> _Required work_
Transcribe all of the records precisely as they are presented.

(Frame-by-frame shape edits)
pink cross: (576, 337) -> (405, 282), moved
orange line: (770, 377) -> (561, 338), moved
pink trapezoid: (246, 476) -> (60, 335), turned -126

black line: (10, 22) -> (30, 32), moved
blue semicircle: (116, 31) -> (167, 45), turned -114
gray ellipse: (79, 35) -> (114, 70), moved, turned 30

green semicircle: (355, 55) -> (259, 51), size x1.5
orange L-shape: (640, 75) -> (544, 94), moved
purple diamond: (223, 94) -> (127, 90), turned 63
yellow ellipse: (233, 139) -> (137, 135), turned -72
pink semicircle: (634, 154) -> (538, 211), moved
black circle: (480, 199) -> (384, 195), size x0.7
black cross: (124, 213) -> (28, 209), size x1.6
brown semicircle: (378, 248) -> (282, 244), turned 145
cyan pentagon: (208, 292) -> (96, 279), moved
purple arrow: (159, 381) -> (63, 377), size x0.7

> _Written solution_
pink cross: (576, 337) -> (405, 282), moved
orange line: (770, 377) -> (561, 338), moved
pink trapezoid: (246, 476) -> (60, 335), turned -126

black line: (10, 22) -> (30, 32), moved
blue semicircle: (116, 31) -> (167, 45), turned -114
gray ellipse: (79, 35) -> (114, 70), moved, turned 30

green semicircle: (355, 55) -> (259, 51), size x1.5
orange L-shape: (640, 75) -> (544, 94), moved
purple diamond: (223, 94) -> (127, 90), turned 63
yellow ellipse: (233, 139) -> (137, 135), turned -72
pink semicircle: (634, 154) -> (538, 211), moved
black circle: (480, 199) -> (384, 195), size x0.7
black cross: (124, 213) -> (28, 209), size x1.6
brown semicircle: (378, 248) -> (282, 244), turned 145
cyan pentagon: (208, 292) -> (96, 279), moved
purple arrow: (159, 381) -> (63, 377), size x0.7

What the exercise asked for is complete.